Activity –
Look through the records, and whenever a line includes the word "brown", copy it.

*** Data to process

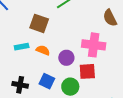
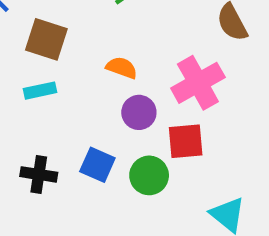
brown square: (39, 23) -> (46, 39), moved
pink cross: (94, 45) -> (198, 83), turned -35
orange semicircle: (43, 50) -> (122, 68), moved

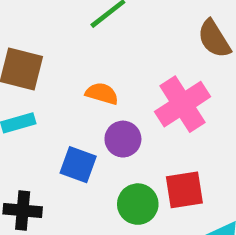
red square: (186, 141) -> (184, 190), moved
blue square: (97, 165) -> (78, 165), moved

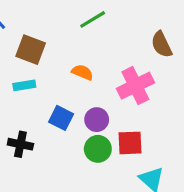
purple circle: (123, 139) -> (97, 120), moved

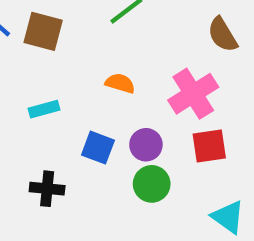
brown square: (31, 50) -> (43, 31), moved
red square: (130, 143) -> (209, 146), moved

******

Response below –
brown square: (39, 23) -> (46, 39), moved
brown square: (31, 50) -> (43, 31), moved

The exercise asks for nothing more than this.